- Activity
Write out every entry below exactly as it appears. Pictures do not belong in the copy.
++++ Record set ++++
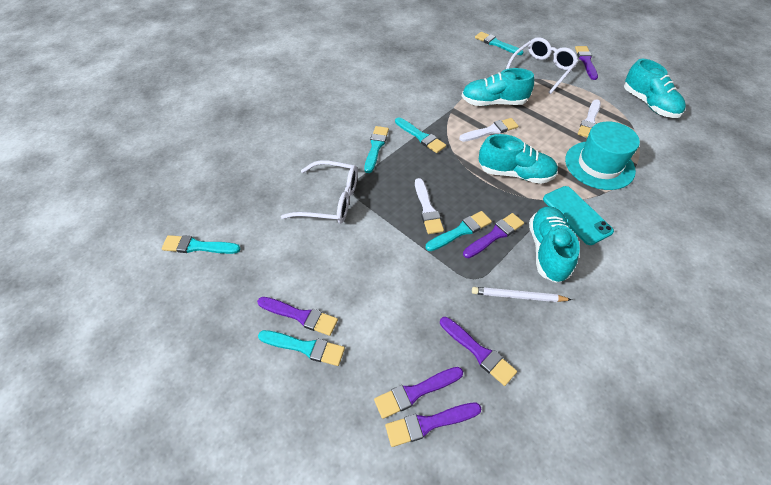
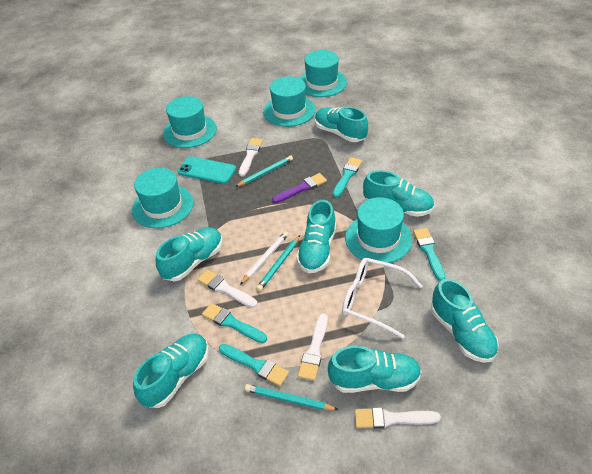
purple brush: 6 -> 1
turquoise brush: 6 -> 4
turquoise hat: 1 -> 5
turquoise pencil: 0 -> 3
turquoise shoe: 4 -> 7
white brush: 3 -> 4
white glasses: 2 -> 1

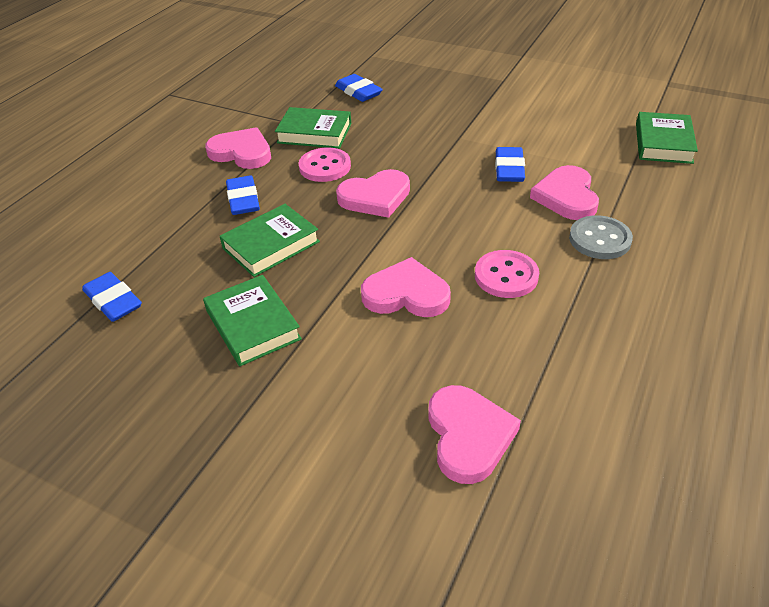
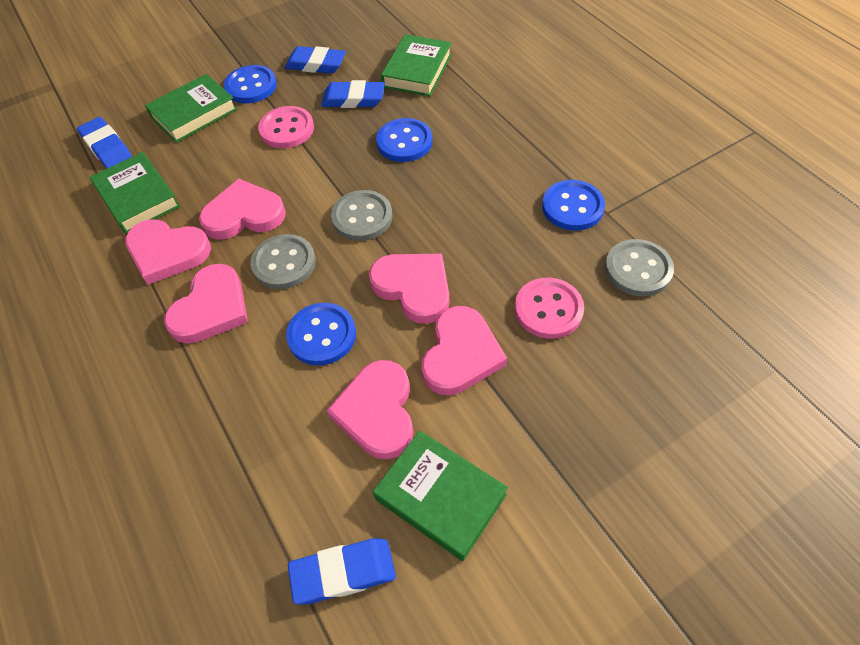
blue button: 0 -> 4
grey button: 1 -> 3
pink heart: 5 -> 6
++++
- Response
purple brush: 6 -> 1
turquoise brush: 6 -> 4
turquoise hat: 1 -> 5
turquoise pencil: 0 -> 3
turquoise shoe: 4 -> 7
white brush: 3 -> 4
white glasses: 2 -> 1

blue button: 0 -> 4
grey button: 1 -> 3
pink heart: 5 -> 6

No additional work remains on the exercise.